▸ **Exercise objective**
Give back all of the data exactly as it stands, with the pictures removed.

--- Exercise materials ---

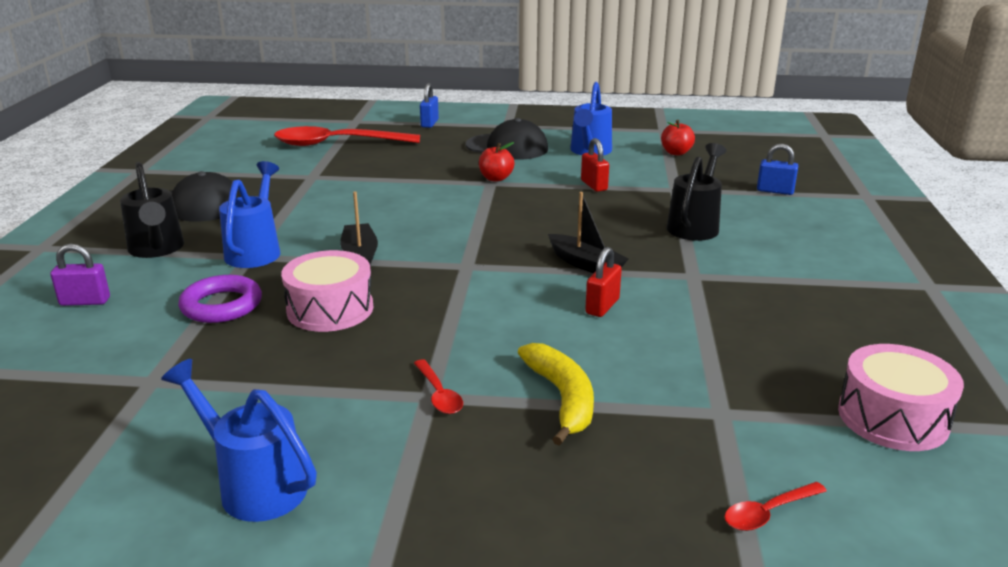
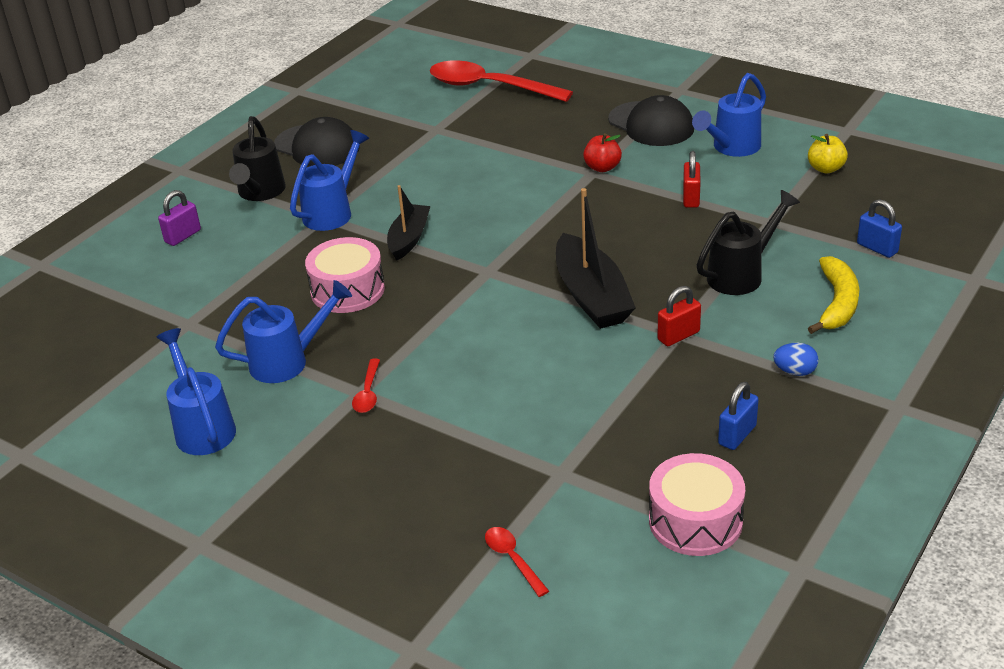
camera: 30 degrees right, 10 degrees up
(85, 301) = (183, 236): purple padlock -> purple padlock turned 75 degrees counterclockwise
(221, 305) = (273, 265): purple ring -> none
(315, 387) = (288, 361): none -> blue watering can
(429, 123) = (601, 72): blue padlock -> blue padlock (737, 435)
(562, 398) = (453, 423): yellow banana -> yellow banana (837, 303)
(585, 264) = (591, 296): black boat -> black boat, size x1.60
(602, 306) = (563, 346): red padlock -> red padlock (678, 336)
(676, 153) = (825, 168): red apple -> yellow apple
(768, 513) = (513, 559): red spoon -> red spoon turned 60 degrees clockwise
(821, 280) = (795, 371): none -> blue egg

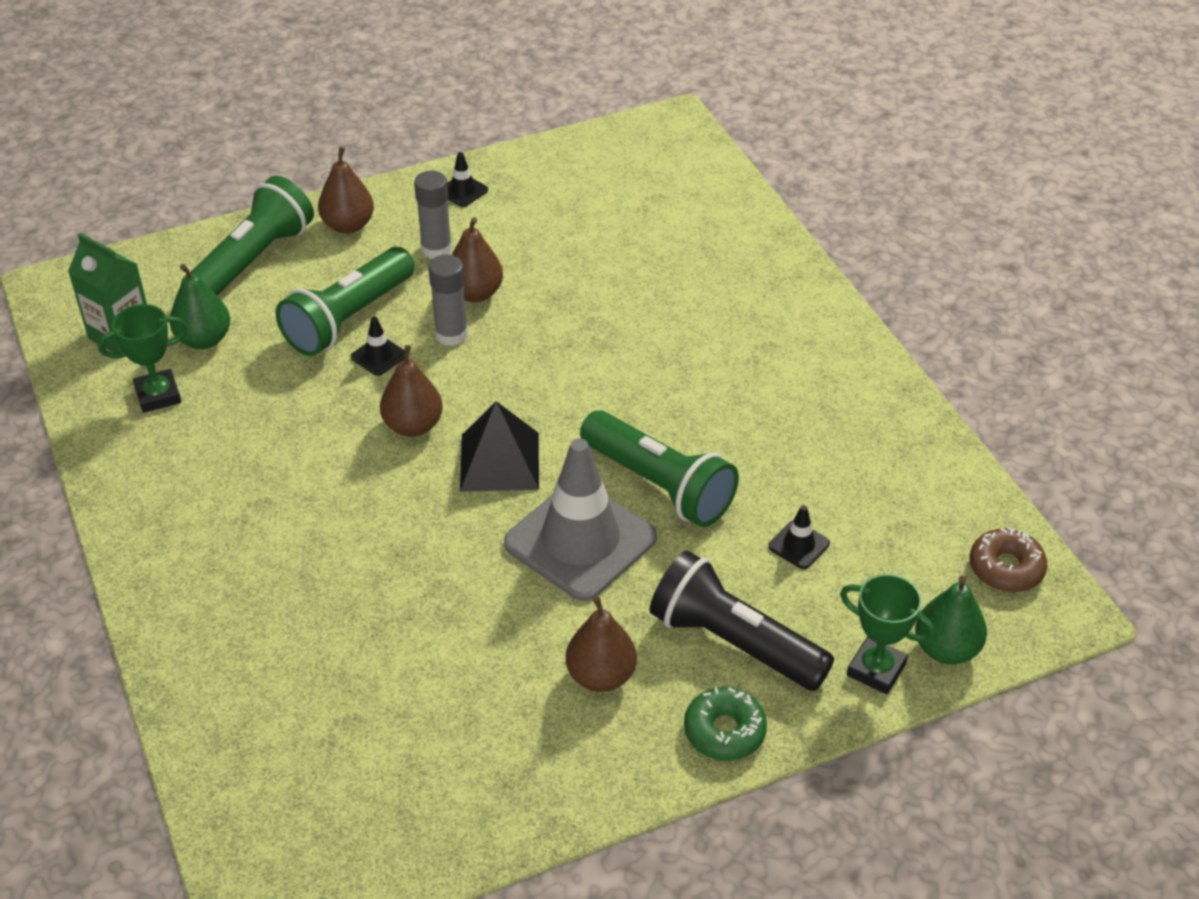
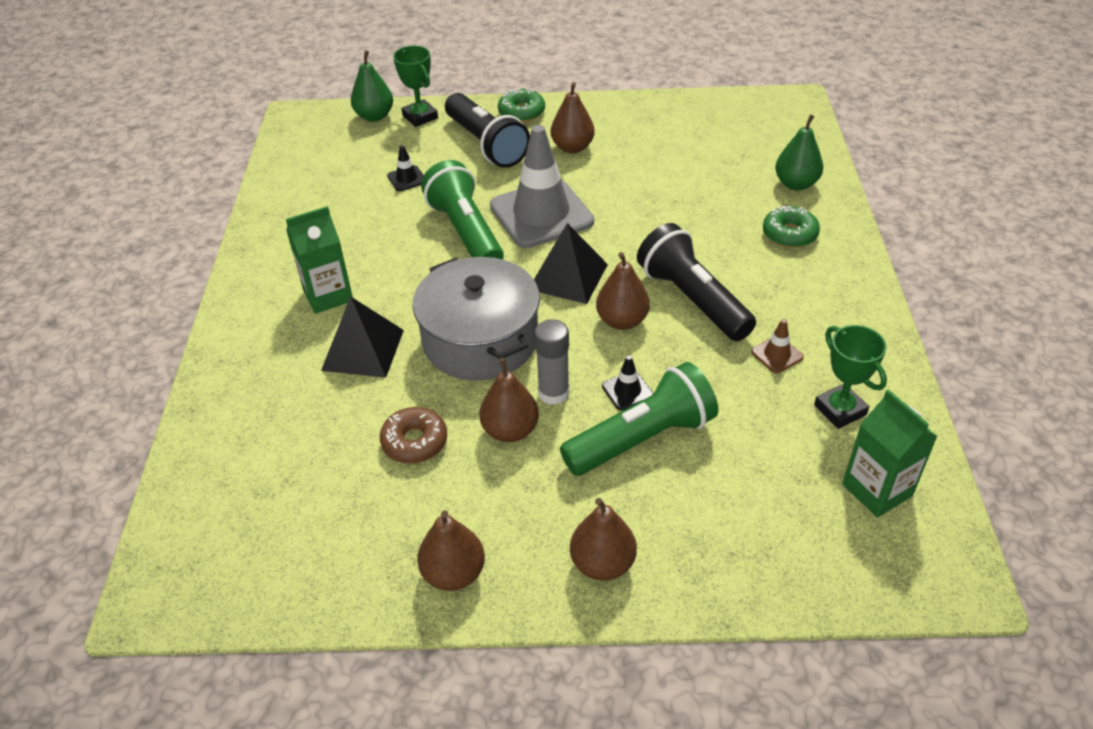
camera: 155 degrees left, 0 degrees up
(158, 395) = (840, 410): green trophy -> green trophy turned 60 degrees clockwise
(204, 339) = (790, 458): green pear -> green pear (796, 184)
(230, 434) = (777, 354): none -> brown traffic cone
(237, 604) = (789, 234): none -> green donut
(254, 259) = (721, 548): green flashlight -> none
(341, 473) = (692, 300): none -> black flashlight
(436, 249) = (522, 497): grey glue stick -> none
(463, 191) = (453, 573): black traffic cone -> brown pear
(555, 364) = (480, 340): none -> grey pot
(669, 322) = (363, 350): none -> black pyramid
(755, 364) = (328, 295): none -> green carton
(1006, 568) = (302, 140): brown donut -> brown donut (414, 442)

---

▸ **Solution to the problem**
camera: 30 degrees right, 10 degrees up
(85, 301) = (183, 236): purple padlock -> purple padlock turned 75 degrees counterclockwise
(221, 305) = (273, 265): purple ring -> none
(315, 387) = (288, 361): none -> blue watering can
(429, 123) = (601, 72): blue padlock -> blue padlock (737, 435)
(562, 398) = (453, 423): yellow banana -> yellow banana (837, 303)
(585, 264) = (591, 296): black boat -> black boat, size x1.60
(602, 306) = (563, 346): red padlock -> red padlock (678, 336)
(676, 153) = (825, 168): red apple -> yellow apple
(768, 513) = (513, 559): red spoon -> red spoon turned 60 degrees clockwise
(821, 280) = (795, 371): none -> blue egg

camera: 155 degrees left, 0 degrees up
(158, 395) = (840, 410): green trophy -> green trophy turned 60 degrees clockwise
(204, 339) = (790, 458): green pear -> green pear (796, 184)
(230, 434) = (777, 354): none -> brown traffic cone
(237, 604) = (789, 234): none -> green donut
(254, 259) = (721, 548): green flashlight -> none
(341, 473) = (692, 300): none -> black flashlight
(436, 249) = (522, 497): grey glue stick -> none
(463, 191) = (453, 573): black traffic cone -> brown pear
(555, 364) = (480, 340): none -> grey pot
(669, 322) = (363, 350): none -> black pyramid
(755, 364) = (328, 295): none -> green carton
(1006, 568) = (302, 140): brown donut -> brown donut (414, 442)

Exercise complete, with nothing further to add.